Task directions:
Between the line containing "scarlet_phone (584, 281)" and the line containing "pure_white_pyramid_shape (546, 419)" lies a run of lines; give that run again exactly, with both of those lines, and nothing else from the entries below.

Exercise data:
....

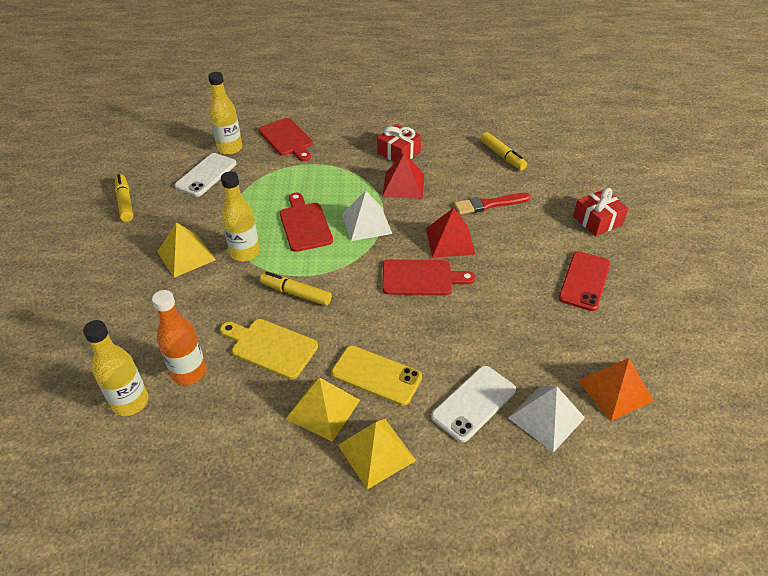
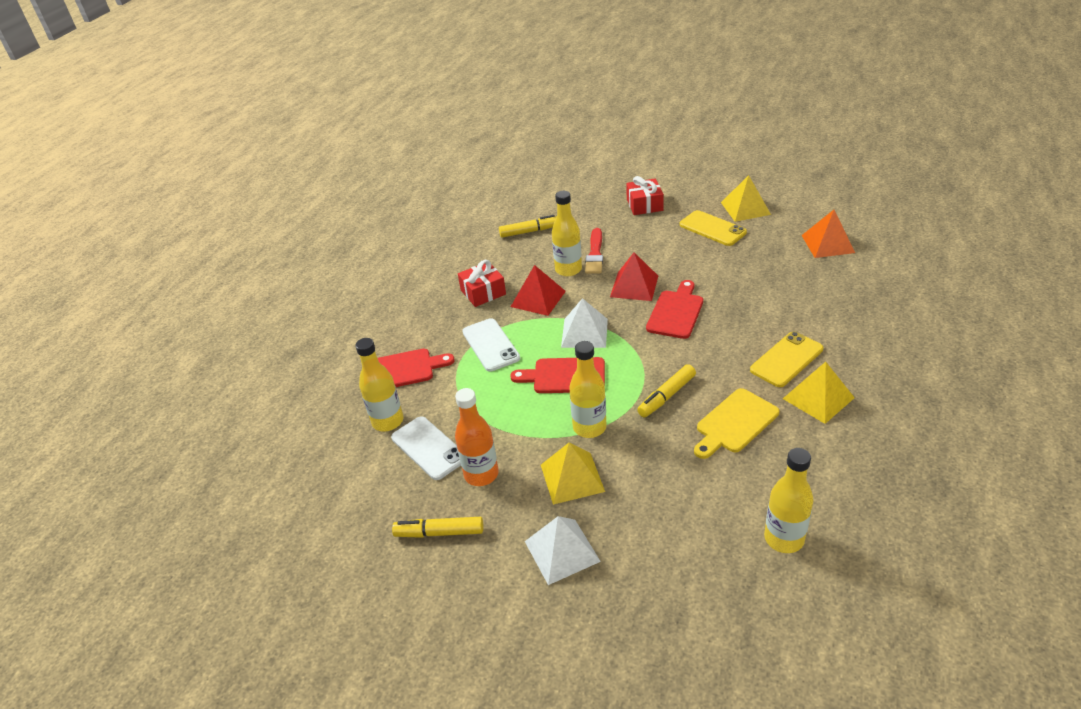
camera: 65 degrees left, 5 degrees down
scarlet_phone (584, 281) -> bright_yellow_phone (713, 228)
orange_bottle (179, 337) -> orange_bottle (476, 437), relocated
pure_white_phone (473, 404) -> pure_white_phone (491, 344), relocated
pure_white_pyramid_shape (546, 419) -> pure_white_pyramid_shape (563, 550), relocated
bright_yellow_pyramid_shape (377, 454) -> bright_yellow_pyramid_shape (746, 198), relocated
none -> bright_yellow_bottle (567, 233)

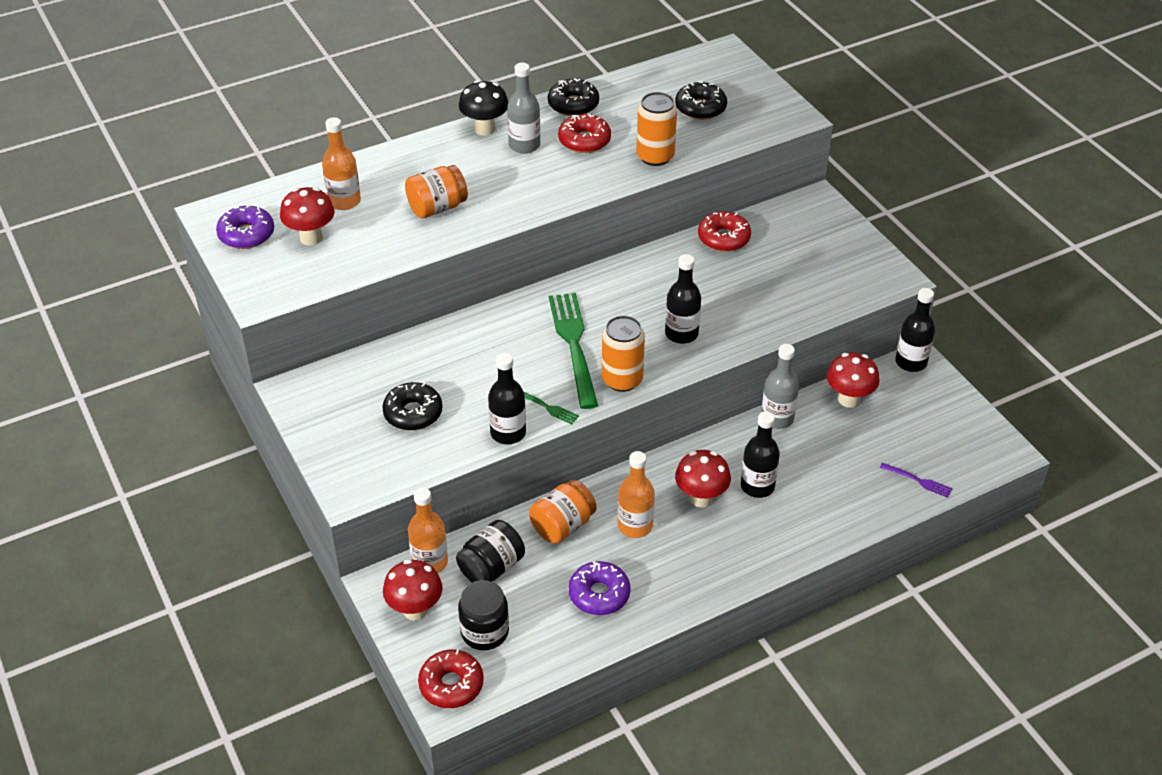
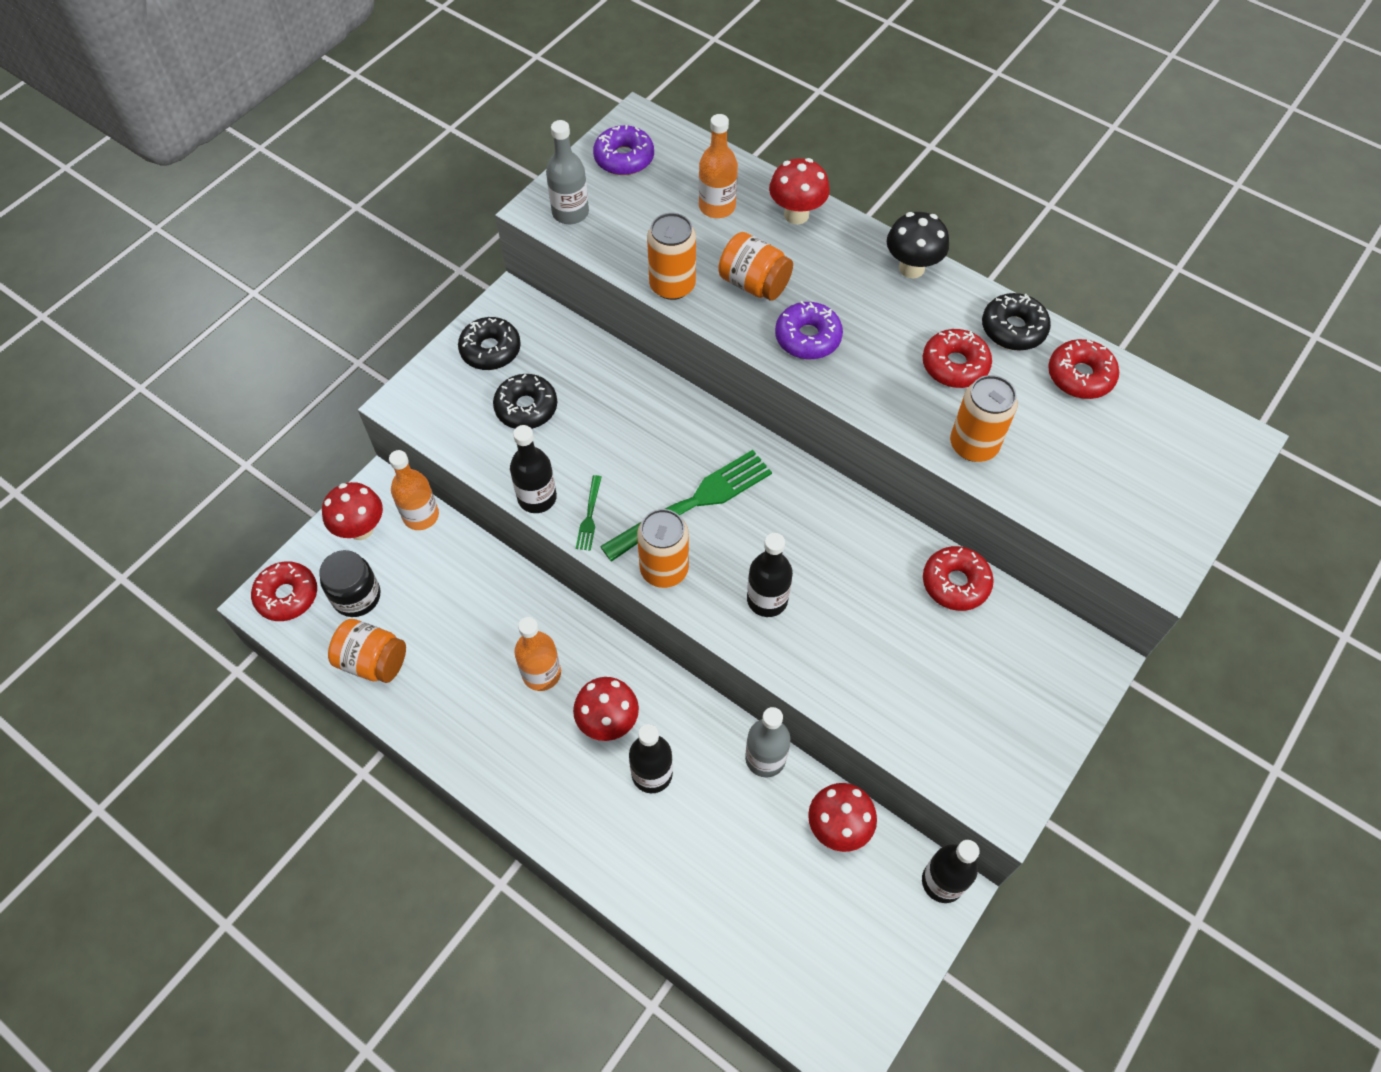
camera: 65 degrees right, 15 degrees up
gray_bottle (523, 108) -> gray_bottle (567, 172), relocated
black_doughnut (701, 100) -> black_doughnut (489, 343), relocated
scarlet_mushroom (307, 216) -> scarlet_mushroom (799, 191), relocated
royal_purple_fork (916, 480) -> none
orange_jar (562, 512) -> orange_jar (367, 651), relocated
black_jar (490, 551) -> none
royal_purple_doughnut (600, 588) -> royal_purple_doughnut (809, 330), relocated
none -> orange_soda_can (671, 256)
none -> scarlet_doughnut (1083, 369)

....

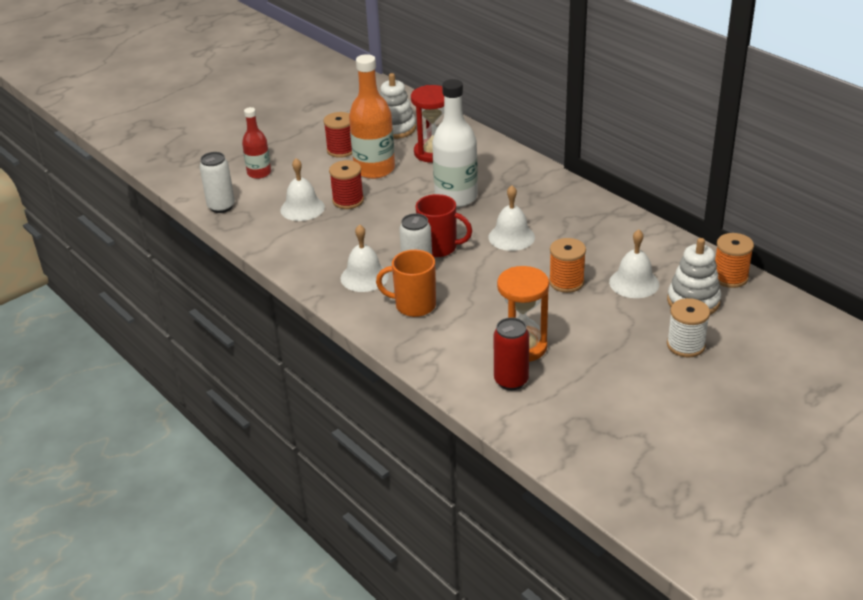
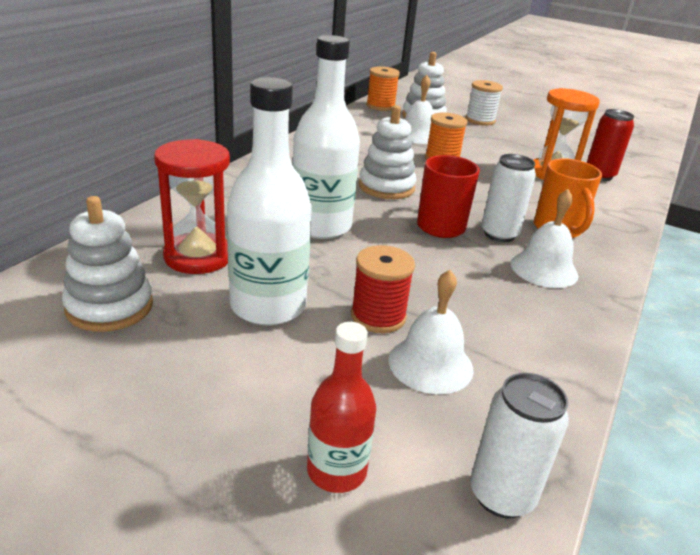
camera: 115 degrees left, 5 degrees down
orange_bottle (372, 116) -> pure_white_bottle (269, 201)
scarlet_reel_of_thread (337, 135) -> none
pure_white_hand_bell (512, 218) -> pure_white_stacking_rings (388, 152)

....

Expected output:
scarlet_phone (584, 281) -> bright_yellow_phone (713, 228)
orange_bottle (179, 337) -> orange_bottle (476, 437), relocated
pure_white_phone (473, 404) -> pure_white_phone (491, 344), relocated
pure_white_pyramid_shape (546, 419) -> pure_white_pyramid_shape (563, 550), relocated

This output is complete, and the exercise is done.